(EXTRACTED RECORDS Opens)

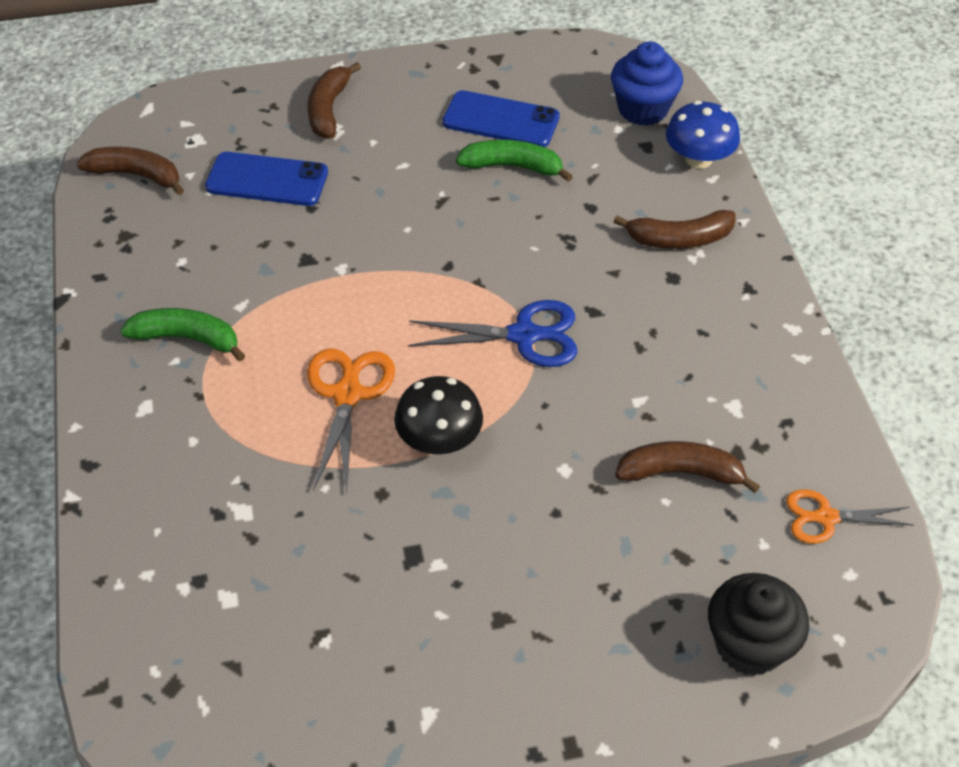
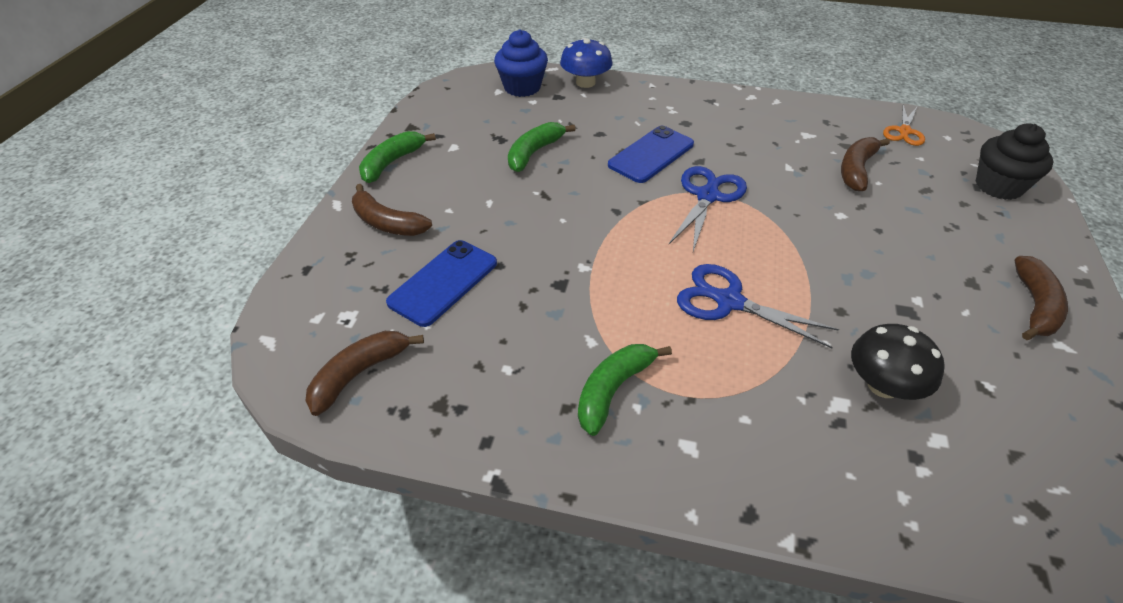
camera: 65 degrees left, 5 degrees down
orange scissors [307,349,395,494] -> blue scissors [677,264,839,348]
black mushroom [394,376,483,454] -> black mushroom moved to [851,324,945,400]
blue phone [442,90,560,147] -> blue phone moved to [608,126,694,183]
brown banana [614,210,735,249] -> brown banana moved to [1014,256,1068,340]
none -> green banana [359,131,436,183]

(EXTRACTED RECORDS Closes)

→ **EXERCISE BRIEF**
Apart from the pictures, set down all the entries above exactly.

→ **RESULT**
camera: 65 degrees left, 5 degrees down
orange scissors [307,349,395,494] -> blue scissors [677,264,839,348]
black mushroom [394,376,483,454] -> black mushroom moved to [851,324,945,400]
blue phone [442,90,560,147] -> blue phone moved to [608,126,694,183]
brown banana [614,210,735,249] -> brown banana moved to [1014,256,1068,340]
none -> green banana [359,131,436,183]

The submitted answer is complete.